• [INPUT DATA]
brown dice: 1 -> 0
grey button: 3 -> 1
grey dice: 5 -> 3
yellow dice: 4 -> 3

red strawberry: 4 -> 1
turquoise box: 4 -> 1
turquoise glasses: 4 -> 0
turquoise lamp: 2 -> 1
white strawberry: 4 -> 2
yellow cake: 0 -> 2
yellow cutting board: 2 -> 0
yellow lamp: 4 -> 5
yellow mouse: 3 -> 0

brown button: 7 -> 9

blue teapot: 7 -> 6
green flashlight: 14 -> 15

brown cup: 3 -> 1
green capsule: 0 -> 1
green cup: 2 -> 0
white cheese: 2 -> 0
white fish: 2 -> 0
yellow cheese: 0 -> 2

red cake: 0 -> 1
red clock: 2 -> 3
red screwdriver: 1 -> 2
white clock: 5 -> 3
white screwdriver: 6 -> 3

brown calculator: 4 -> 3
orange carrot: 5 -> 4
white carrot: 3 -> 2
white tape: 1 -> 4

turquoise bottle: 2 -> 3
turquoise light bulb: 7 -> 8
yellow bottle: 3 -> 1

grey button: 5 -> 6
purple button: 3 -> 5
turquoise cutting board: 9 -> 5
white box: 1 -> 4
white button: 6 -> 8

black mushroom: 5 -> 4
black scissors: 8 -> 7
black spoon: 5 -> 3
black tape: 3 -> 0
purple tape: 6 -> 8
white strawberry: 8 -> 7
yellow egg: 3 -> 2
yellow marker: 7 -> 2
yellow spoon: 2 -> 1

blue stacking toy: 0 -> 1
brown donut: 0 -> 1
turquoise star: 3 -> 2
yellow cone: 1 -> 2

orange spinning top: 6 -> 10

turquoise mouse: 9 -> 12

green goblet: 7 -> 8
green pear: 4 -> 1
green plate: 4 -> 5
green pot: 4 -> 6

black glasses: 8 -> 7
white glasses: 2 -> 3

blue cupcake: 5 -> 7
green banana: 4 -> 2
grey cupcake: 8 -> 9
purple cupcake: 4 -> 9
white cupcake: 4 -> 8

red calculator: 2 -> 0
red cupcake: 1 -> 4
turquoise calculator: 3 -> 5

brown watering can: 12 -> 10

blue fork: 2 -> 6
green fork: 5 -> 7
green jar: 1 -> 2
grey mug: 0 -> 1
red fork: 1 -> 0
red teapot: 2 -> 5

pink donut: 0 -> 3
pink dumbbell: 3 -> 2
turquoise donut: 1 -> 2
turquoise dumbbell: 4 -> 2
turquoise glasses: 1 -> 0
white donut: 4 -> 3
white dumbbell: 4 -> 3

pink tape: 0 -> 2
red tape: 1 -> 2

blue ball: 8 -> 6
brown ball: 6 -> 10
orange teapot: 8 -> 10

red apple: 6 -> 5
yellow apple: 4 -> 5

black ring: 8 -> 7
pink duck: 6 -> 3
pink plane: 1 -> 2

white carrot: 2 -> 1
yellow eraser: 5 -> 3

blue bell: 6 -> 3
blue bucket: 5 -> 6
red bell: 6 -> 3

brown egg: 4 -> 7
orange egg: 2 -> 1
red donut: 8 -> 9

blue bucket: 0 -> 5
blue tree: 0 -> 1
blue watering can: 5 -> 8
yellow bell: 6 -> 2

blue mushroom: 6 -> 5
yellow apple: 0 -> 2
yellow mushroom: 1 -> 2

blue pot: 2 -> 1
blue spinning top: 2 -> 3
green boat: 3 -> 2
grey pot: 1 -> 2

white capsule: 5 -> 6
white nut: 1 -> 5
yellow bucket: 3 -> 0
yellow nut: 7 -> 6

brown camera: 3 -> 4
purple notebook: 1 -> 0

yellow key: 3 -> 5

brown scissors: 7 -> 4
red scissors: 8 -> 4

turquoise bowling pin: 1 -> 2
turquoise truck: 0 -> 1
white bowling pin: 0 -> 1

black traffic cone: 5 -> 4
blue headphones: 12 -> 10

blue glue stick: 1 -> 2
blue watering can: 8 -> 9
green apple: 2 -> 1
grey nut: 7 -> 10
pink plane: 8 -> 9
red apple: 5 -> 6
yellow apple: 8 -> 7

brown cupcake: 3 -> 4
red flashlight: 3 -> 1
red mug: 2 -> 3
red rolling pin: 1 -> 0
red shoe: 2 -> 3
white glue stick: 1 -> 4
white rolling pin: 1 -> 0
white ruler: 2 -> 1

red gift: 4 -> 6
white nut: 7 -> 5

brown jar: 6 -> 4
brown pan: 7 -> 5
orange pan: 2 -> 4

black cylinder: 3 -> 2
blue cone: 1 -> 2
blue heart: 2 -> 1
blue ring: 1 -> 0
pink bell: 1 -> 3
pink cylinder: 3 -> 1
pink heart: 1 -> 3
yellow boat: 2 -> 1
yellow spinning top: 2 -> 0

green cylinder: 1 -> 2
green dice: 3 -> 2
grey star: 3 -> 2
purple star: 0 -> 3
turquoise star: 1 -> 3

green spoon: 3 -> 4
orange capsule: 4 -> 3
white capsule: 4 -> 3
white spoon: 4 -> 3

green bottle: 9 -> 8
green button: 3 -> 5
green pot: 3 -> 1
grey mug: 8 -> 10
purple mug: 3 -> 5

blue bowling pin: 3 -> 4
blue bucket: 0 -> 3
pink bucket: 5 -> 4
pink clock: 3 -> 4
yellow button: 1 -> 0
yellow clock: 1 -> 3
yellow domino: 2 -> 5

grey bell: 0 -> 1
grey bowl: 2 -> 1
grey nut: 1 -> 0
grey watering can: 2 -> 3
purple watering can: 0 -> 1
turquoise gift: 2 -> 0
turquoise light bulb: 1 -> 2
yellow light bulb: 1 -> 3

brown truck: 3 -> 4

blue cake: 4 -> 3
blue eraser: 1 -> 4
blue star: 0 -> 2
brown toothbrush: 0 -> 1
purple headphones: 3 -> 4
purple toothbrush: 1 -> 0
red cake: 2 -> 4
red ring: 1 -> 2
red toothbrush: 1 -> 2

• [ABOUT THIS EXERCISE]
Repeat the data in its entirety, character for character.

• [OUTPUT FOR THIS EXERCISE]
brown dice: 1 -> 0
grey button: 3 -> 1
grey dice: 5 -> 3
yellow dice: 4 -> 3

red strawberry: 4 -> 1
turquoise box: 4 -> 1
turquoise glasses: 4 -> 0
turquoise lamp: 2 -> 1
white strawberry: 4 -> 2
yellow cake: 0 -> 2
yellow cutting board: 2 -> 0
yellow lamp: 4 -> 5
yellow mouse: 3 -> 0

brown button: 7 -> 9

blue teapot: 7 -> 6
green flashlight: 14 -> 15

brown cup: 3 -> 1
green capsule: 0 -> 1
green cup: 2 -> 0
white cheese: 2 -> 0
white fish: 2 -> 0
yellow cheese: 0 -> 2

red cake: 0 -> 1
red clock: 2 -> 3
red screwdriver: 1 -> 2
white clock: 5 -> 3
white screwdriver: 6 -> 3

brown calculator: 4 -> 3
orange carrot: 5 -> 4
white carrot: 3 -> 2
white tape: 1 -> 4

turquoise bottle: 2 -> 3
turquoise light bulb: 7 -> 8
yellow bottle: 3 -> 1

grey button: 5 -> 6
purple button: 3 -> 5
turquoise cutting board: 9 -> 5
white box: 1 -> 4
white button: 6 -> 8

black mushroom: 5 -> 4
black scissors: 8 -> 7
black spoon: 5 -> 3
black tape: 3 -> 0
purple tape: 6 -> 8
white strawberry: 8 -> 7
yellow egg: 3 -> 2
yellow marker: 7 -> 2
yellow spoon: 2 -> 1

blue stacking toy: 0 -> 1
brown donut: 0 -> 1
turquoise star: 3 -> 2
yellow cone: 1 -> 2

orange spinning top: 6 -> 10

turquoise mouse: 9 -> 12

green goblet: 7 -> 8
green pear: 4 -> 1
green plate: 4 -> 5
green pot: 4 -> 6

black glasses: 8 -> 7
white glasses: 2 -> 3

blue cupcake: 5 -> 7
green banana: 4 -> 2
grey cupcake: 8 -> 9
purple cupcake: 4 -> 9
white cupcake: 4 -> 8

red calculator: 2 -> 0
red cupcake: 1 -> 4
turquoise calculator: 3 -> 5

brown watering can: 12 -> 10

blue fork: 2 -> 6
green fork: 5 -> 7
green jar: 1 -> 2
grey mug: 0 -> 1
red fork: 1 -> 0
red teapot: 2 -> 5

pink donut: 0 -> 3
pink dumbbell: 3 -> 2
turquoise donut: 1 -> 2
turquoise dumbbell: 4 -> 2
turquoise glasses: 1 -> 0
white donut: 4 -> 3
white dumbbell: 4 -> 3

pink tape: 0 -> 2
red tape: 1 -> 2

blue ball: 8 -> 6
brown ball: 6 -> 10
orange teapot: 8 -> 10

red apple: 6 -> 5
yellow apple: 4 -> 5

black ring: 8 -> 7
pink duck: 6 -> 3
pink plane: 1 -> 2

white carrot: 2 -> 1
yellow eraser: 5 -> 3

blue bell: 6 -> 3
blue bucket: 5 -> 6
red bell: 6 -> 3

brown egg: 4 -> 7
orange egg: 2 -> 1
red donut: 8 -> 9

blue bucket: 0 -> 5
blue tree: 0 -> 1
blue watering can: 5 -> 8
yellow bell: 6 -> 2

blue mushroom: 6 -> 5
yellow apple: 0 -> 2
yellow mushroom: 1 -> 2

blue pot: 2 -> 1
blue spinning top: 2 -> 3
green boat: 3 -> 2
grey pot: 1 -> 2

white capsule: 5 -> 6
white nut: 1 -> 5
yellow bucket: 3 -> 0
yellow nut: 7 -> 6

brown camera: 3 -> 4
purple notebook: 1 -> 0

yellow key: 3 -> 5

brown scissors: 7 -> 4
red scissors: 8 -> 4

turquoise bowling pin: 1 -> 2
turquoise truck: 0 -> 1
white bowling pin: 0 -> 1

black traffic cone: 5 -> 4
blue headphones: 12 -> 10

blue glue stick: 1 -> 2
blue watering can: 8 -> 9
green apple: 2 -> 1
grey nut: 7 -> 10
pink plane: 8 -> 9
red apple: 5 -> 6
yellow apple: 8 -> 7

brown cupcake: 3 -> 4
red flashlight: 3 -> 1
red mug: 2 -> 3
red rolling pin: 1 -> 0
red shoe: 2 -> 3
white glue stick: 1 -> 4
white rolling pin: 1 -> 0
white ruler: 2 -> 1

red gift: 4 -> 6
white nut: 7 -> 5

brown jar: 6 -> 4
brown pan: 7 -> 5
orange pan: 2 -> 4

black cylinder: 3 -> 2
blue cone: 1 -> 2
blue heart: 2 -> 1
blue ring: 1 -> 0
pink bell: 1 -> 3
pink cylinder: 3 -> 1
pink heart: 1 -> 3
yellow boat: 2 -> 1
yellow spinning top: 2 -> 0

green cylinder: 1 -> 2
green dice: 3 -> 2
grey star: 3 -> 2
purple star: 0 -> 3
turquoise star: 1 -> 3

green spoon: 3 -> 4
orange capsule: 4 -> 3
white capsule: 4 -> 3
white spoon: 4 -> 3

green bottle: 9 -> 8
green button: 3 -> 5
green pot: 3 -> 1
grey mug: 8 -> 10
purple mug: 3 -> 5

blue bowling pin: 3 -> 4
blue bucket: 0 -> 3
pink bucket: 5 -> 4
pink clock: 3 -> 4
yellow button: 1 -> 0
yellow clock: 1 -> 3
yellow domino: 2 -> 5

grey bell: 0 -> 1
grey bowl: 2 -> 1
grey nut: 1 -> 0
grey watering can: 2 -> 3
purple watering can: 0 -> 1
turquoise gift: 2 -> 0
turquoise light bulb: 1 -> 2
yellow light bulb: 1 -> 3

brown truck: 3 -> 4

blue cake: 4 -> 3
blue eraser: 1 -> 4
blue star: 0 -> 2
brown toothbrush: 0 -> 1
purple headphones: 3 -> 4
purple toothbrush: 1 -> 0
red cake: 2 -> 4
red ring: 1 -> 2
red toothbrush: 1 -> 2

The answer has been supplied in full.